Work instructions: List every line in the items below that contains the string "kern".

Data entries:
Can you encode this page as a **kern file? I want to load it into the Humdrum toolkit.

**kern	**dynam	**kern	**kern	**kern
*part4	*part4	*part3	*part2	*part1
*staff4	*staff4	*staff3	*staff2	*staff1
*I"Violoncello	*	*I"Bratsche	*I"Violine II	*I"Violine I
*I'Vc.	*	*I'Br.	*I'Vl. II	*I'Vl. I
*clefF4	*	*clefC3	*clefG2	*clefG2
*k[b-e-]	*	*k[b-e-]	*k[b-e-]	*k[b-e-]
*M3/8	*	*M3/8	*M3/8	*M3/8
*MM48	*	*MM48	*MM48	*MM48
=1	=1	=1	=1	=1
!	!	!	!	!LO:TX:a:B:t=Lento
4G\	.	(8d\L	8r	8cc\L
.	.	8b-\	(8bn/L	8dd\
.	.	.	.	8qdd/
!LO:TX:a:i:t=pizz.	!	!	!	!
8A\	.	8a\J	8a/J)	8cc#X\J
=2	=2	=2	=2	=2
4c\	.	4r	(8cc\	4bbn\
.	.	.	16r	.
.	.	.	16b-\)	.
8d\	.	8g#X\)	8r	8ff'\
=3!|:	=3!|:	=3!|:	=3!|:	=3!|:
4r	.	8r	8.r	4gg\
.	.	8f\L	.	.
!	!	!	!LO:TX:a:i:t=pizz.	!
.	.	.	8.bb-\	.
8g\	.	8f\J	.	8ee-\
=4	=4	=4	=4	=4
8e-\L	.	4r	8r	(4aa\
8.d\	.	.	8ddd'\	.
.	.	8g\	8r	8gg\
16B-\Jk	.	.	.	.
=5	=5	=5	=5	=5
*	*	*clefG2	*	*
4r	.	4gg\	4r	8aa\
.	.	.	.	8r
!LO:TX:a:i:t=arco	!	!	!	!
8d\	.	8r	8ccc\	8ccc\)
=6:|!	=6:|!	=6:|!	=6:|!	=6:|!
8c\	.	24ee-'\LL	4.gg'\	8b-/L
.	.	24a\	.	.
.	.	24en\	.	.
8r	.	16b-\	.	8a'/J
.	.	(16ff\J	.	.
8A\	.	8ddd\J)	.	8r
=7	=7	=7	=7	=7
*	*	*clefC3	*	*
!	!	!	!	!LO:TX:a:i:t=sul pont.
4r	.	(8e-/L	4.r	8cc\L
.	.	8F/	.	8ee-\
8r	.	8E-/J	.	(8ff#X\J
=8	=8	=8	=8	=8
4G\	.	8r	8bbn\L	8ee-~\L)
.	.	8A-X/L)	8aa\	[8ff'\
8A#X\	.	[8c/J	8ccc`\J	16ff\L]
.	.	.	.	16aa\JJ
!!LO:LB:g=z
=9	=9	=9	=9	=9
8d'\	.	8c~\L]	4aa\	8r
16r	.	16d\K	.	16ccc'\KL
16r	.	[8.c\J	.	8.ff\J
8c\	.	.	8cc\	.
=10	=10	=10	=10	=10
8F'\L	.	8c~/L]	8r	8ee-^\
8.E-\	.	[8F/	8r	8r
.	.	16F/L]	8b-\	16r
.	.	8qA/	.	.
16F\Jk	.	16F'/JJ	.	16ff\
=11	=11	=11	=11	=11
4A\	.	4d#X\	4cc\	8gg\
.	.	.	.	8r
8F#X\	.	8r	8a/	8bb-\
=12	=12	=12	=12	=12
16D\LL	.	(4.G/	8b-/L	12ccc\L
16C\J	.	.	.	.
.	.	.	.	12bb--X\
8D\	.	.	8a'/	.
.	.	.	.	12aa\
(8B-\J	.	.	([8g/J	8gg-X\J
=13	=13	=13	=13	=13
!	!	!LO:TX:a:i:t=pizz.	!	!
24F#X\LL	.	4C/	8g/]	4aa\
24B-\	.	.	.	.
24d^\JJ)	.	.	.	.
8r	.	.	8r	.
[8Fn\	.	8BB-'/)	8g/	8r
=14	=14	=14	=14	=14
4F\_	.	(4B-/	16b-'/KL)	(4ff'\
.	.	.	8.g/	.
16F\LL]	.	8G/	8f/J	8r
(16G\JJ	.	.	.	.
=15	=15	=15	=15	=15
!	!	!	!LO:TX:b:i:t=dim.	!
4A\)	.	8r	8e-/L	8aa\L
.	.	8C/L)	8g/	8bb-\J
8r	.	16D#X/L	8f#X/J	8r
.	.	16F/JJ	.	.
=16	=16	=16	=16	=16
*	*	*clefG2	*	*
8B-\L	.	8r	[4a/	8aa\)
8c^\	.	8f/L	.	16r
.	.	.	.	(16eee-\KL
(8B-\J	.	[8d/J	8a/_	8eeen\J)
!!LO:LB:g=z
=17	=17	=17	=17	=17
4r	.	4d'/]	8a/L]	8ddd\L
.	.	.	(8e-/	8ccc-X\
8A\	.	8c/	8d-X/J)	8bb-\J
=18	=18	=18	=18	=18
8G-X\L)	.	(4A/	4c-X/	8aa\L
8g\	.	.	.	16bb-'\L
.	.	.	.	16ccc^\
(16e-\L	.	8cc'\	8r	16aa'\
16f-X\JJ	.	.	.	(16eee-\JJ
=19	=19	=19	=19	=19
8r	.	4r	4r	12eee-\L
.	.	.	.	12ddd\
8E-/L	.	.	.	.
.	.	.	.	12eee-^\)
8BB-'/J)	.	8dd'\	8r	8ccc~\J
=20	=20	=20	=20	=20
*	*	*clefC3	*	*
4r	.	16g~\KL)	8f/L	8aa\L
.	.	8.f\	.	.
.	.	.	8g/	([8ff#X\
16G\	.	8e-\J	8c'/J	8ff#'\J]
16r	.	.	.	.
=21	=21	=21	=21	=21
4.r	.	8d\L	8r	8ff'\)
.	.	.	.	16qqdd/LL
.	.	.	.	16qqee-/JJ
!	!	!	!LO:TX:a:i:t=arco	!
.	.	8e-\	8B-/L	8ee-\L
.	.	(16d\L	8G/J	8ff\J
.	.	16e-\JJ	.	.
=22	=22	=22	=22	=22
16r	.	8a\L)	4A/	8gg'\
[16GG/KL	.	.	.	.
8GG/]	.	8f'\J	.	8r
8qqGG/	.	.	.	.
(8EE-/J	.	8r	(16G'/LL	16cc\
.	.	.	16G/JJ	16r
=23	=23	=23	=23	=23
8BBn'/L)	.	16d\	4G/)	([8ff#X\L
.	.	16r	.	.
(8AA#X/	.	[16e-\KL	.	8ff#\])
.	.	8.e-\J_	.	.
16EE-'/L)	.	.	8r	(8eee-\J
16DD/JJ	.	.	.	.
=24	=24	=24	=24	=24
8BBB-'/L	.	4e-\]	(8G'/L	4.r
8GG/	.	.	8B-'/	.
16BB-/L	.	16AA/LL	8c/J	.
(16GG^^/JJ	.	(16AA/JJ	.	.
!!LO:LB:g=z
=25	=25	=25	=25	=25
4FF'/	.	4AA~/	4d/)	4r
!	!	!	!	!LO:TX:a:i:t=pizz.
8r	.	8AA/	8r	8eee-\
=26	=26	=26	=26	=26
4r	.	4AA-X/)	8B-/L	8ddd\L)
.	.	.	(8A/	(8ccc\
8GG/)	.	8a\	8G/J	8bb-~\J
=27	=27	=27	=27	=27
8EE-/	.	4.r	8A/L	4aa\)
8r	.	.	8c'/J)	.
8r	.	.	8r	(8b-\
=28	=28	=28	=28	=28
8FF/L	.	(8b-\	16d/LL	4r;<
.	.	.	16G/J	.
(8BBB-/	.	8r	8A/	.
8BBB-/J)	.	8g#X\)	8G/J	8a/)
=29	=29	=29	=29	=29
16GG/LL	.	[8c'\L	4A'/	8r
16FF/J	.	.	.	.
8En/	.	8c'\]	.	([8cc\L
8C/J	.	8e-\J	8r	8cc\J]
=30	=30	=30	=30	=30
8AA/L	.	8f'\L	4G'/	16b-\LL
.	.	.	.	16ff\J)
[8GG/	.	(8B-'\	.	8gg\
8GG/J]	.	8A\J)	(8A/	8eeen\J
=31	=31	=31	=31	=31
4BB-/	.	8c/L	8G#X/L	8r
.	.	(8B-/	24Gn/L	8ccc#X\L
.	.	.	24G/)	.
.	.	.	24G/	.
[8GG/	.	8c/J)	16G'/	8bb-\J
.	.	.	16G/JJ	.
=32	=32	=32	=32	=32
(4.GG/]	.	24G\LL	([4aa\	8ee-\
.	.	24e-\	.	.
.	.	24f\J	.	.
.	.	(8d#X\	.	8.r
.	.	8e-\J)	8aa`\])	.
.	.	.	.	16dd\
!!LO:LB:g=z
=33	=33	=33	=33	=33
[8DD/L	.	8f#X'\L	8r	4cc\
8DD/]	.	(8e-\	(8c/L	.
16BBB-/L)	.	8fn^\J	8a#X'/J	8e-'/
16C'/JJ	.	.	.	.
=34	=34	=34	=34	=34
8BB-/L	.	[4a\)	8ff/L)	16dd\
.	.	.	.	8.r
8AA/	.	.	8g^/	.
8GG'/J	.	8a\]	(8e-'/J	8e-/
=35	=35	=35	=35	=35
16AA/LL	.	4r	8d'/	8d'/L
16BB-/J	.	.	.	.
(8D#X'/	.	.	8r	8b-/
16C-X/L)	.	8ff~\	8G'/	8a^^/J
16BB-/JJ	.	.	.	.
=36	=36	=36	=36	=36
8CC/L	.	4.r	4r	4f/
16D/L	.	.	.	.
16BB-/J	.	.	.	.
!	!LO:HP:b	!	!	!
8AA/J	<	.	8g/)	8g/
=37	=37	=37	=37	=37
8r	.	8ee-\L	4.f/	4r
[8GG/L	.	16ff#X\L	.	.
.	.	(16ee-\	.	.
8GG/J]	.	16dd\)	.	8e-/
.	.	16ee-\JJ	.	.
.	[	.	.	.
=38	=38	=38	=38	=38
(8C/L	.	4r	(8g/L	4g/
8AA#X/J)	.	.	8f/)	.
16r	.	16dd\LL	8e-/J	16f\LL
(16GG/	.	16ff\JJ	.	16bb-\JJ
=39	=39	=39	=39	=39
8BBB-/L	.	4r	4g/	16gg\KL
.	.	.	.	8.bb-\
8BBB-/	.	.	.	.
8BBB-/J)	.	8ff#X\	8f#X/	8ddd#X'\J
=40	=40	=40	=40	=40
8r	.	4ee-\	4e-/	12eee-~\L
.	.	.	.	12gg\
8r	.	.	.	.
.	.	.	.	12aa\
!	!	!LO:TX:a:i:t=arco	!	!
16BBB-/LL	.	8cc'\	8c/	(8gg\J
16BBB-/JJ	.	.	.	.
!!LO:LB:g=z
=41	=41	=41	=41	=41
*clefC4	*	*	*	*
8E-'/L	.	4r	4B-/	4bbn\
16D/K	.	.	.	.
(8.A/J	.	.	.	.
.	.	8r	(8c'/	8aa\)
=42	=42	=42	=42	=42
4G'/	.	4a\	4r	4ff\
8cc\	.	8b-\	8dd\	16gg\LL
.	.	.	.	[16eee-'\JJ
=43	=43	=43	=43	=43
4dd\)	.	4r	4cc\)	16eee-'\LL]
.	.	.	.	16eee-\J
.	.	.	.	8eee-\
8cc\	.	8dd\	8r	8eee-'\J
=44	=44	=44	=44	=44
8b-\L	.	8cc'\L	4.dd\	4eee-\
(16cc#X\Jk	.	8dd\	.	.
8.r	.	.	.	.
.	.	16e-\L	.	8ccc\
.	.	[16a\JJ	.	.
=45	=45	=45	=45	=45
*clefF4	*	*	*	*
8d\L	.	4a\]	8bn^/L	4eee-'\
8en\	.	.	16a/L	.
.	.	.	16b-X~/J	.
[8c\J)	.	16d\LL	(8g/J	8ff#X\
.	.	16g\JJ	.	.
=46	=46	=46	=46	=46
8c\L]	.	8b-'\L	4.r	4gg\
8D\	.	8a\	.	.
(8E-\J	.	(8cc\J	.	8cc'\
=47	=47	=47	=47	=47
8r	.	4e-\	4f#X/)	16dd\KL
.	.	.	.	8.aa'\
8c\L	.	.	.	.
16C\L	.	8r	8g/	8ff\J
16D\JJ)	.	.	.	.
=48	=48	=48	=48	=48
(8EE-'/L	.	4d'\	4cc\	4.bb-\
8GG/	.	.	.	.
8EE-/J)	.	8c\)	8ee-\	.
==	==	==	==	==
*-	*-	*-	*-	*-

Result:
Can you encode this page as a **kern file? I want to load it into the Humdrum toolkit.
**kern	**dynam	**kern	**kern	**kern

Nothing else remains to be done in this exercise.